REQUIRED WORK:
Though the entries hold pictures, only their text should be duplicated, exactly and in full.

TASK MATERIAL:
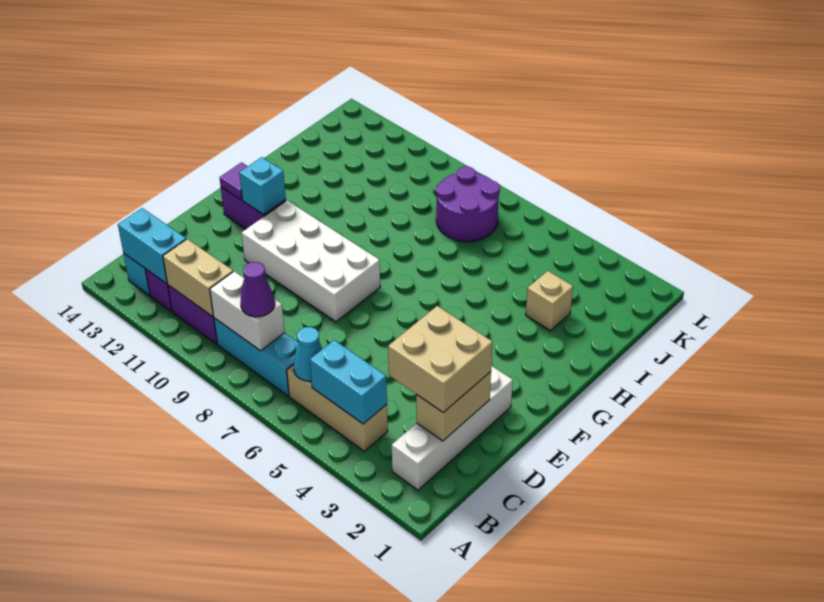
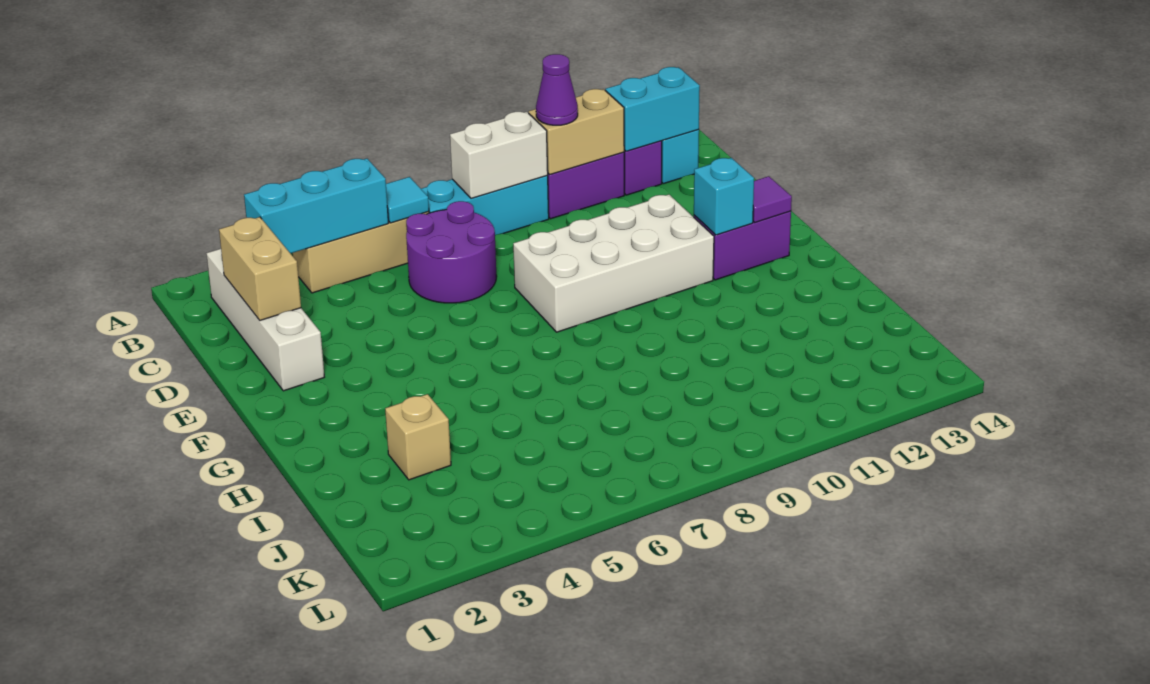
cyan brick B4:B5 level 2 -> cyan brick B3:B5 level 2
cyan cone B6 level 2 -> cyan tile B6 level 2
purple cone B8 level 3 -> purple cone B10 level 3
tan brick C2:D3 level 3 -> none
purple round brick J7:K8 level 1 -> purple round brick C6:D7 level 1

OUTPUT:
cyan brick B4:B5 level 2 -> cyan brick B3:B5 level 2
cyan cone B6 level 2 -> cyan tile B6 level 2
purple cone B8 level 3 -> purple cone B10 level 3
tan brick C2:D3 level 3 -> none
purple round brick J7:K8 level 1 -> purple round brick C6:D7 level 1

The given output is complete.